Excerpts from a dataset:
>>>

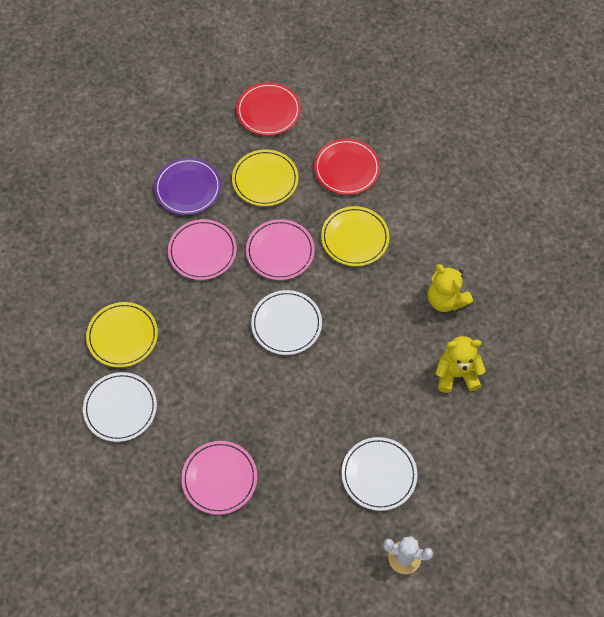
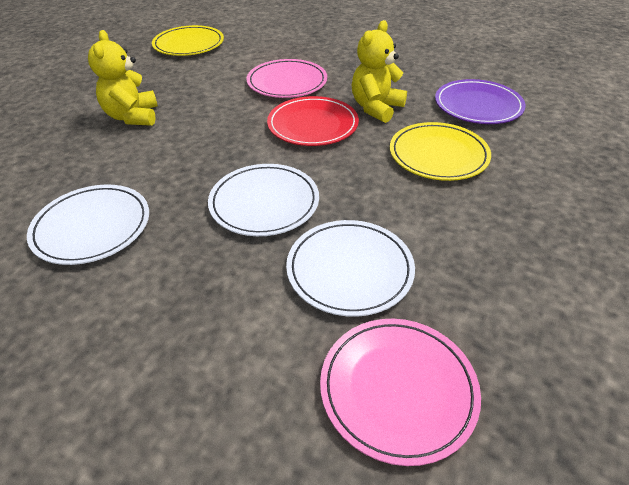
pink plate: 3 -> 2
red plate: 2 -> 1
white cactus: 1 -> 0
yellow plate: 3 -> 2

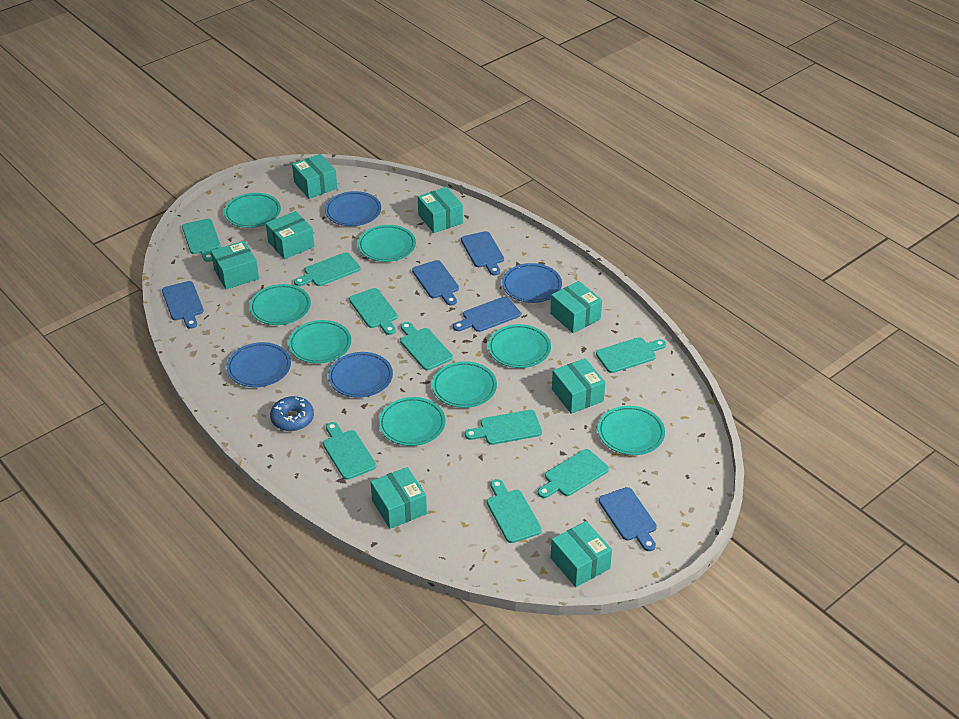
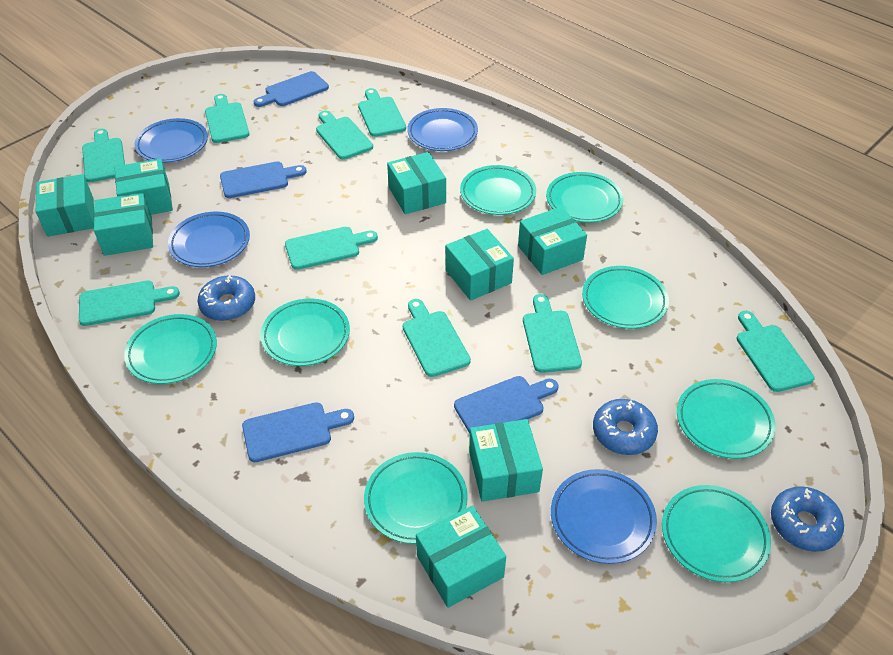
blue cutting board: 5 -> 4
blue donut: 1 -> 3

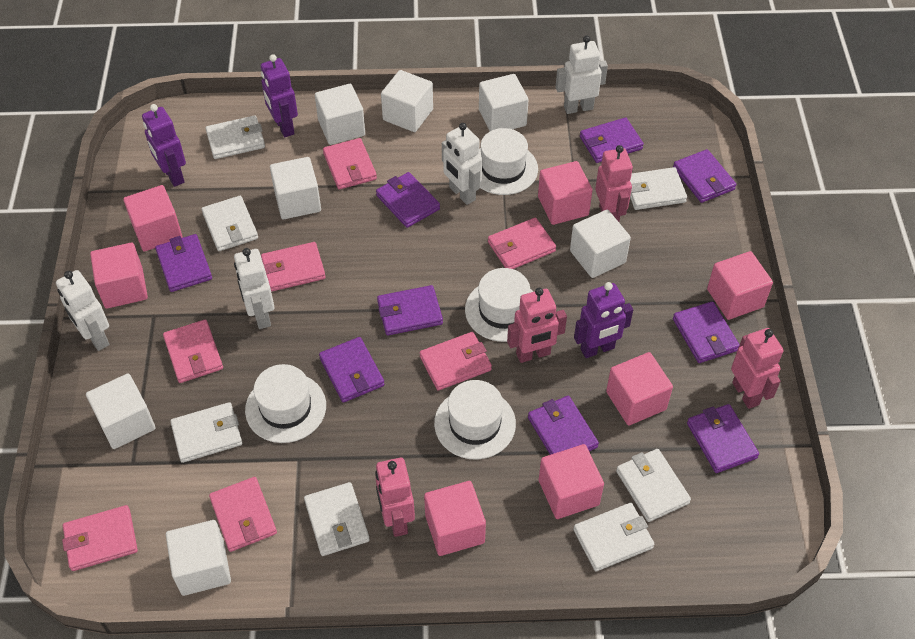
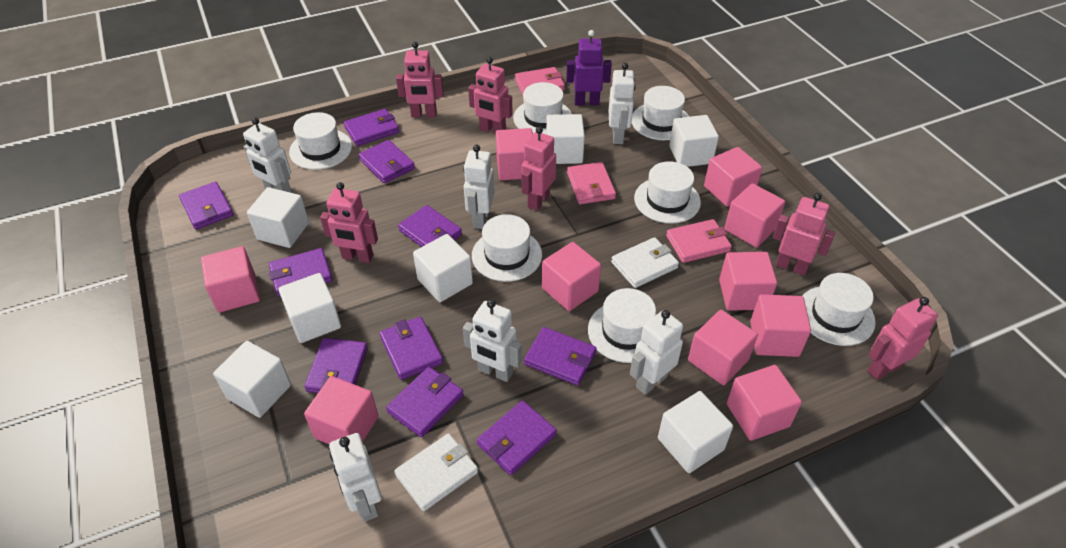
pink cube: 7 -> 10
pink robot: 4 -> 6
pink wallet: 7 -> 3
purple robot: 3 -> 1
purple wallet: 9 -> 10
white hat: 4 -> 7
white robot: 4 -> 6
white wallet: 7 -> 2

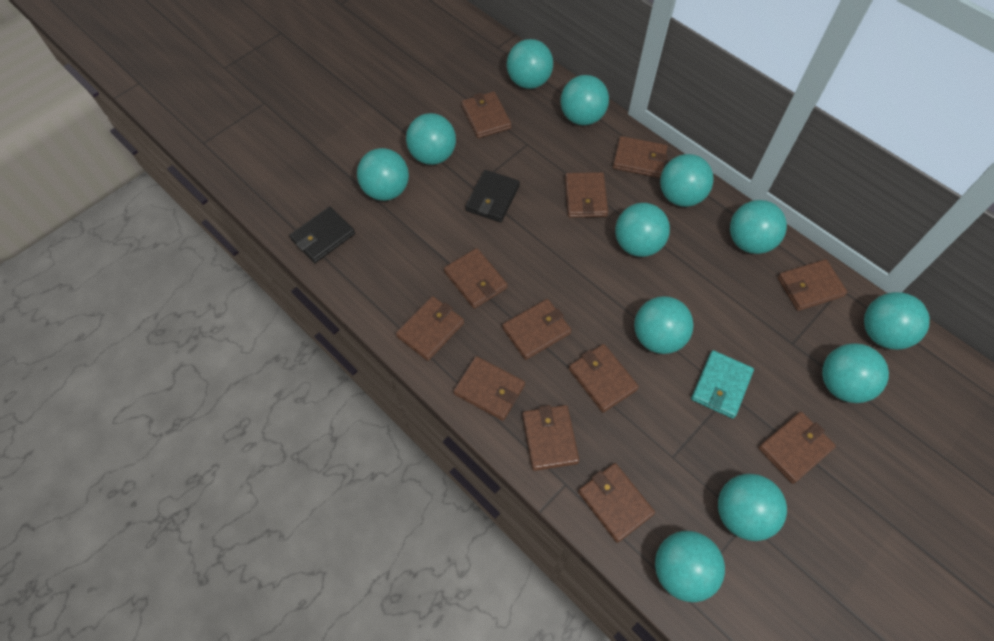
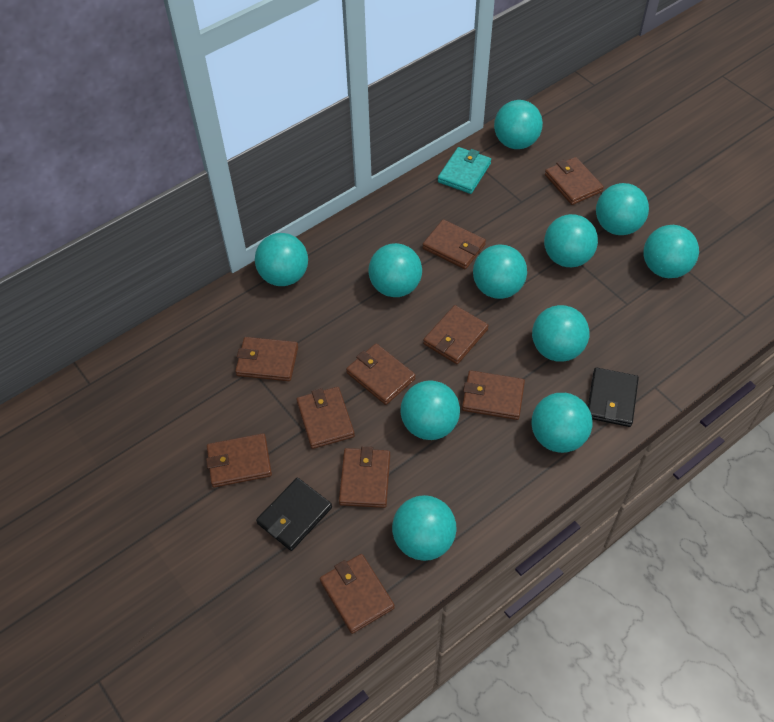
brown wallet: 12 -> 10
turquoise ball: 12 -> 11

<<<

Work request ->
Exactly as they stand, retype all the entries, but omit the pictures.

Response to this task ->
pink plate: 3 -> 2
red plate: 2 -> 1
white cactus: 1 -> 0
yellow plate: 3 -> 2

blue cutting board: 5 -> 4
blue donut: 1 -> 3

pink cube: 7 -> 10
pink robot: 4 -> 6
pink wallet: 7 -> 3
purple robot: 3 -> 1
purple wallet: 9 -> 10
white hat: 4 -> 7
white robot: 4 -> 6
white wallet: 7 -> 2

brown wallet: 12 -> 10
turquoise ball: 12 -> 11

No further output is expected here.